* _PROBLEM TO WORK ON_
Quote each line exactly, from the line that contains "purple scissors [397,128,487,212]" down to the last line of the listing, and no other lines.
=== Begin Enclosure ===
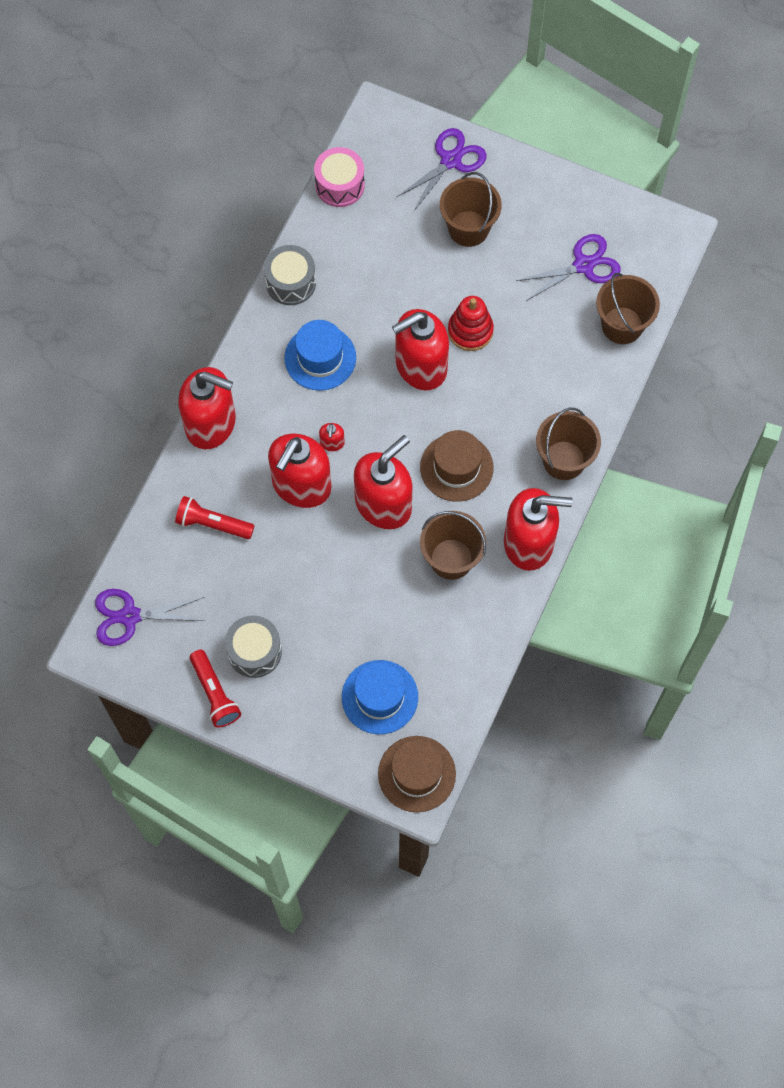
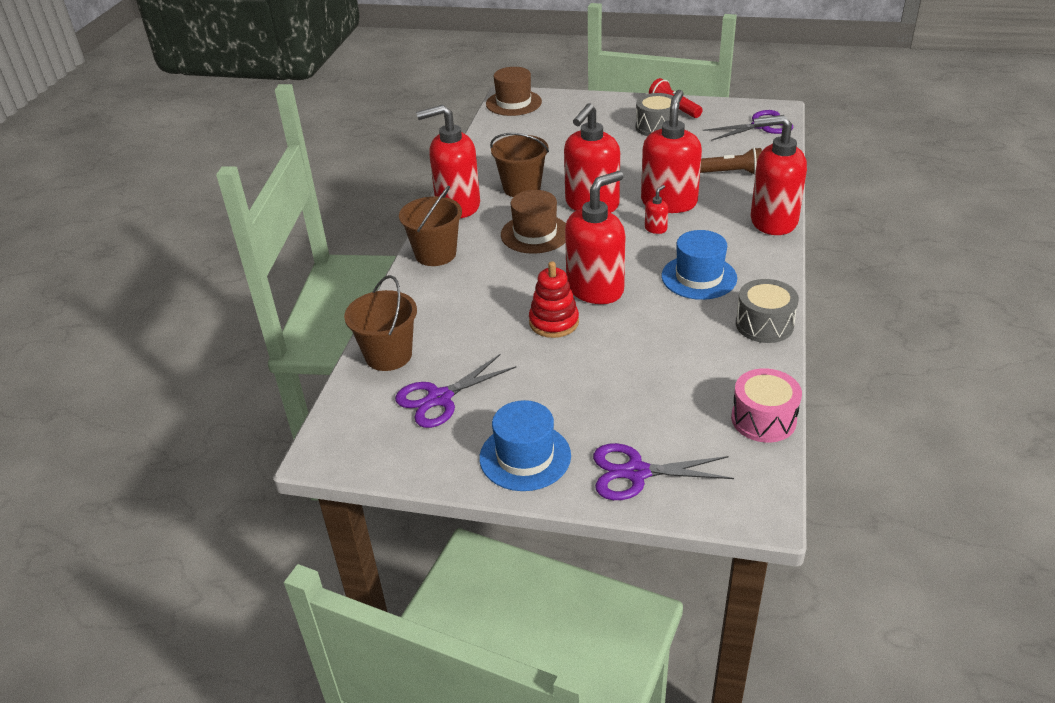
camera: 170 degrees right, 30 degrees down
red flashlight [175,496,254,539] -> brown flashlight [700,147,762,175]
red soap dispenser [319,423,345,451] -> red soap dispenser turned 45 degrees clockwise [645,185,668,234]
blue hat [342,660,418,734] -> blue hat moved to [479,400,571,491]
purple scissors [397,128,487,212] -> purple scissors turned 60 degrees clockwise [593,443,734,500]
brown bucket [440,172,502,247] -> none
=== End Enclosure ===
* _TASK RESPONSE_
purple scissors [397,128,487,212] -> purple scissors turned 60 degrees clockwise [593,443,734,500]
brown bucket [440,172,502,247] -> none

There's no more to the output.